* _Exercise requirements_: From the line that contains "none -> black tile A7:A8 level 1" to the final line of the records below, print each line exactly and leave every picture out.

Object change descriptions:
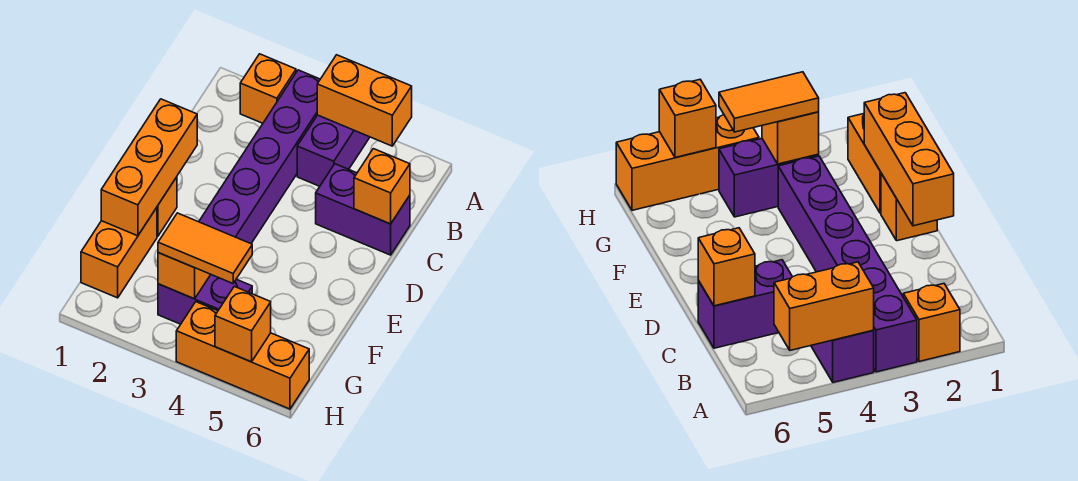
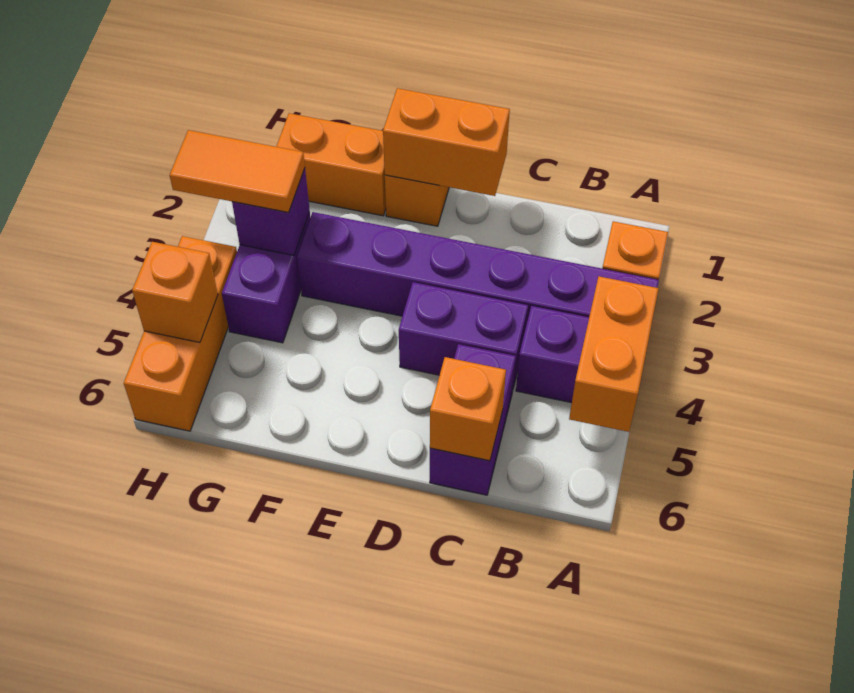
none -> purple brick C4:D4 level 1
orange brick D1:F1 level 2 -> orange brick D1:E1 level 2
orange brick G3 level 2 -> purple brick G3 level 2
orange tile G3:G4 level 3 -> orange tile G3:H3 level 3

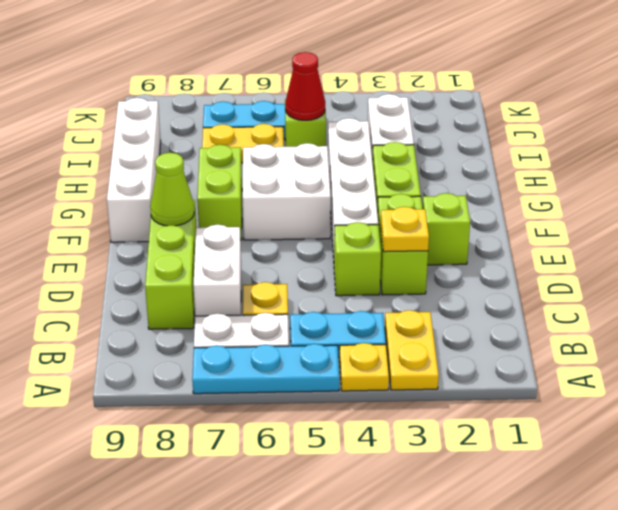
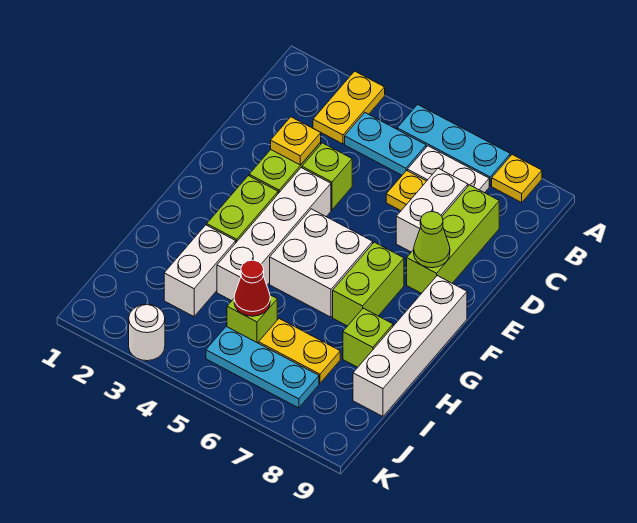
yellow plate A4 level 1 -> yellow plate A8 level 1
lime brick E2 level 1 -> lime brick H8 level 1
none -> white round brick K3 level 1

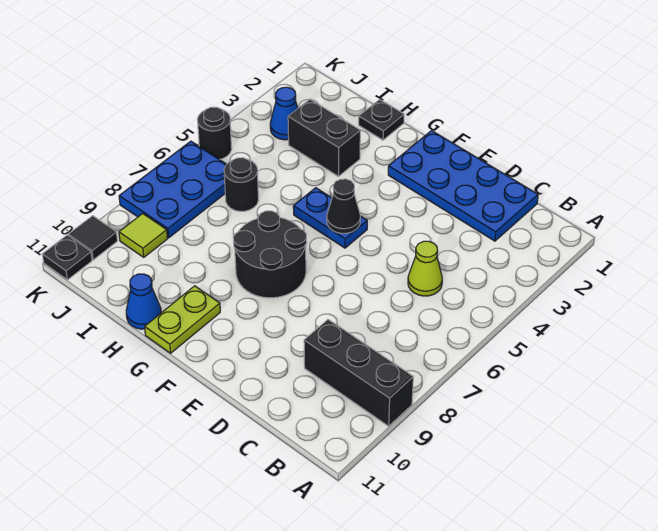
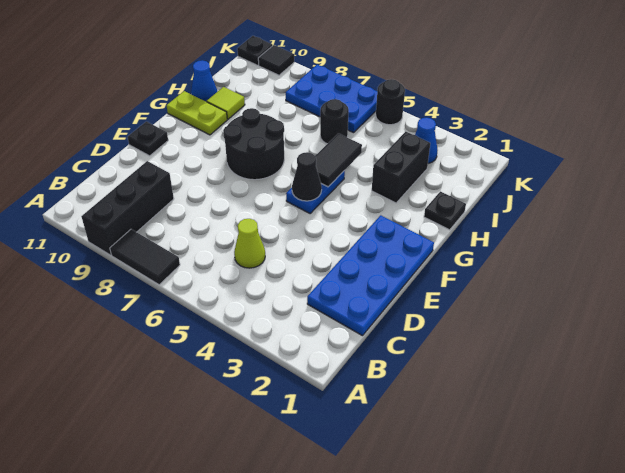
none -> black tile A7:A8 level 1
none -> black plate E11 level 1
none -> black tile G5:H5 level 2
lime tile J9 level 1 -> lime tile H10 level 1

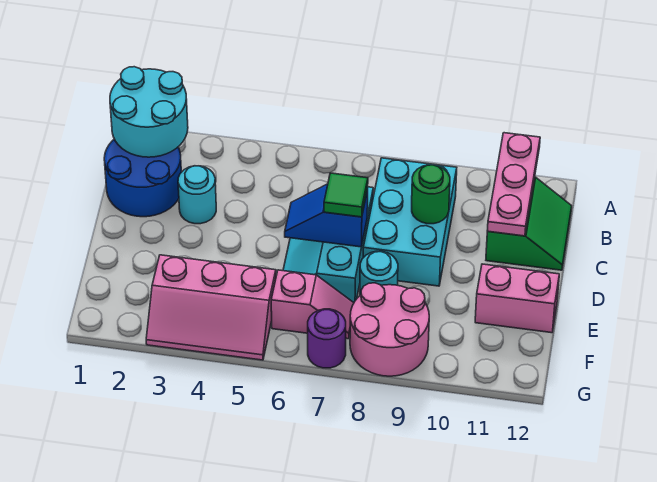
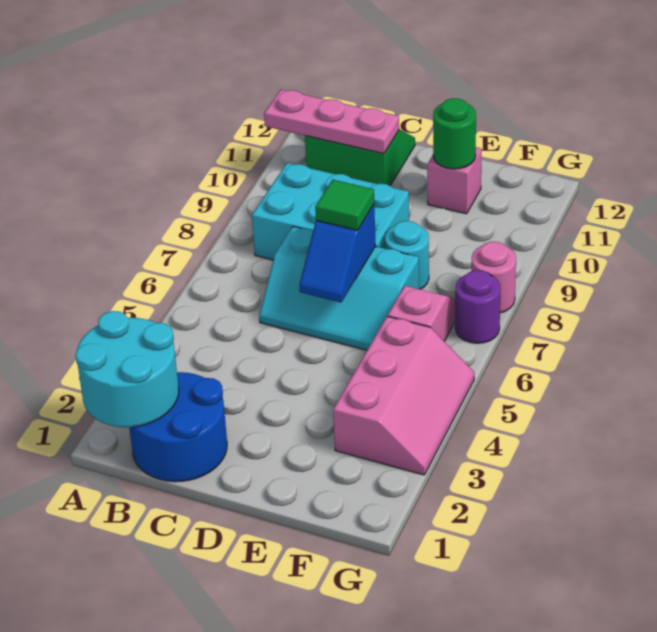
cyan round brick C3 level 1 -> none
green round brick C9 level 2 -> green round brick E11 level 2
pink brick E11:E12 level 1 -> pink brick E11 level 1
pink round brick F8:G9 level 1 -> pink round brick G8 level 1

* _Reply to the exercise_:
none -> black tile A7:A8 level 1
none -> black plate E11 level 1
none -> black tile G5:H5 level 2
lime tile J9 level 1 -> lime tile H10 level 1

cyan round brick C3 level 1 -> none
green round brick C9 level 2 -> green round brick E11 level 2
pink brick E11:E12 level 1 -> pink brick E11 level 1
pink round brick F8:G9 level 1 -> pink round brick G8 level 1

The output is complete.